● **Records to use**
----

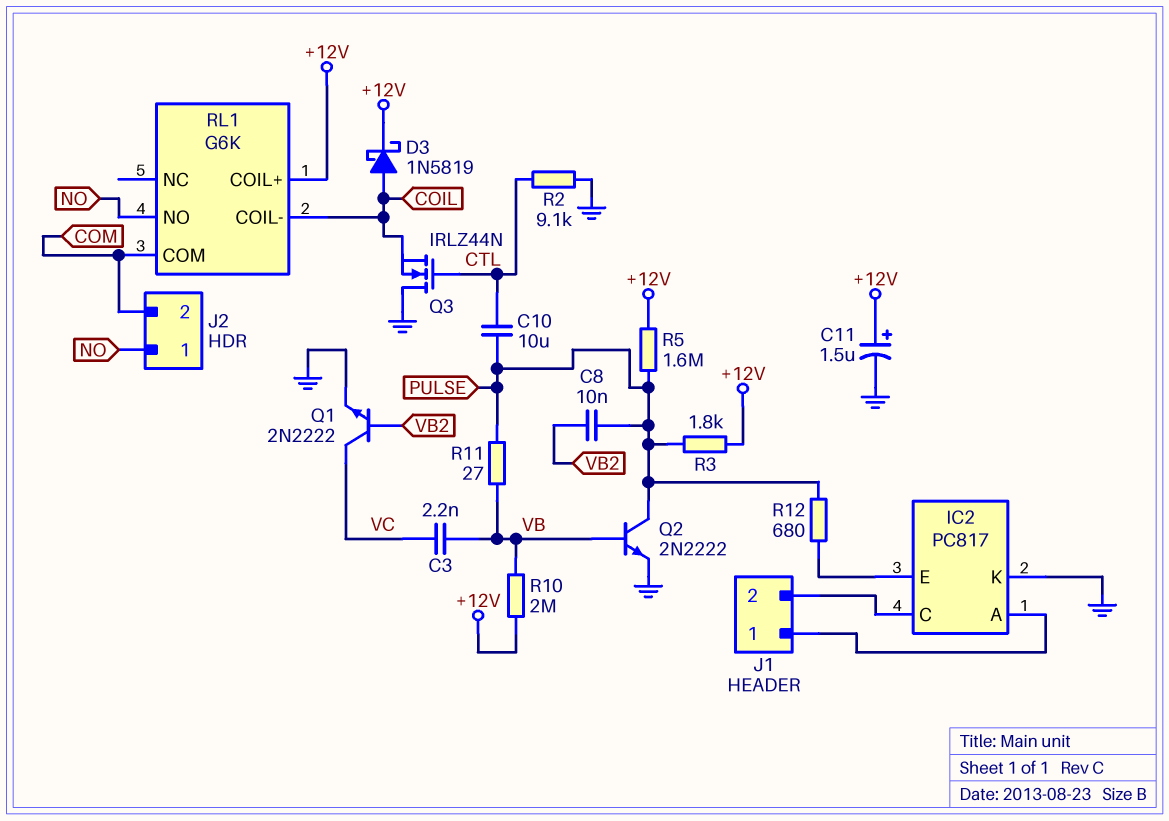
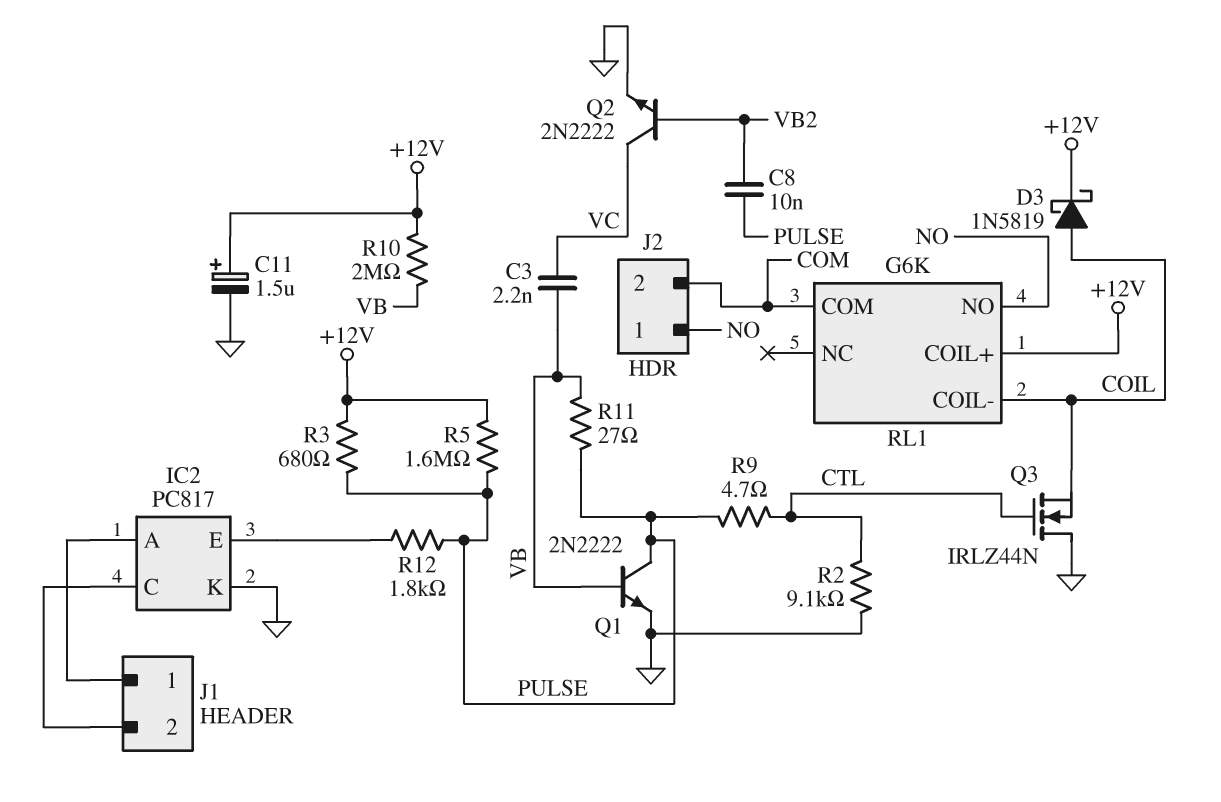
C10: 10uF (CTL, PULSE) -> none
Q1: NPN 2N2222 (B VB2, C VC, E GND) -> NPN 2N2222 (B VB, C PULSE, E GND)
Q2: NPN 2N2222 (B VB, C PULSE, E GND) -> NPN 2N2222 (B VB2, C VC, E GND)
R3: 1.8k (+12V, PULSE) -> 680 (+12V, PULSE)
R9: none -> 4.7 (CTL, PULSE)
R12: 680 (IC2/E, PULSE) -> 1.8k (IC2/E, PULSE)

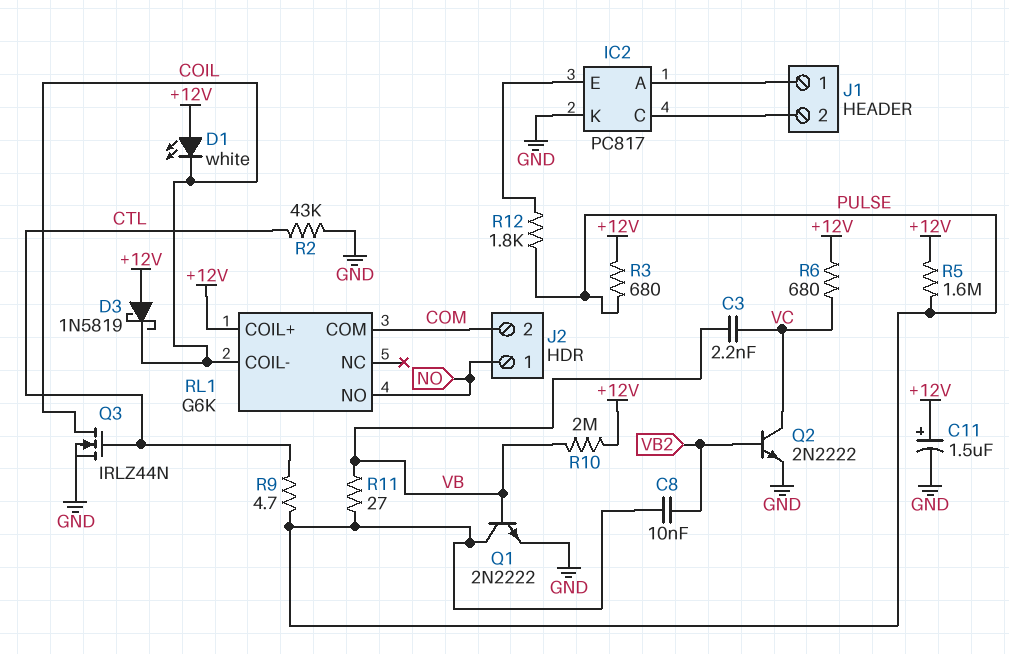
D1: none -> LED white (A +12V, K COIL)
D3: schottky 1N5819 (A COIL, K +12V) -> schottky 1N5819 (A +12V, K COIL)
Q3: NMOS IRLZ44N (G CTL, D GND, S COIL) -> NMOS IRLZ44N (G CTL, D COIL, S GND)
R2: 9.1k (CTL, GND) -> 43k (CTL, GND)
R6: none -> 680 (+12V, VC)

----

● **Your task**
Above are the records. Print exactly, and only, the lines from the line with "Q1: NPN 2N2222" to the line with "R12: 680 (IC2/E, PULSE)", both inclusive.

● **Completed exercise**
Q1: NPN 2N2222 (B VB2, C VC, E GND) -> NPN 2N2222 (B VB, C PULSE, E GND)
Q2: NPN 2N2222 (B VB, C PULSE, E GND) -> NPN 2N2222 (B VB2, C VC, E GND)
R3: 1.8k (+12V, PULSE) -> 680 (+12V, PULSE)
R9: none -> 4.7 (CTL, PULSE)
R12: 680 (IC2/E, PULSE) -> 1.8k (IC2/E, PULSE)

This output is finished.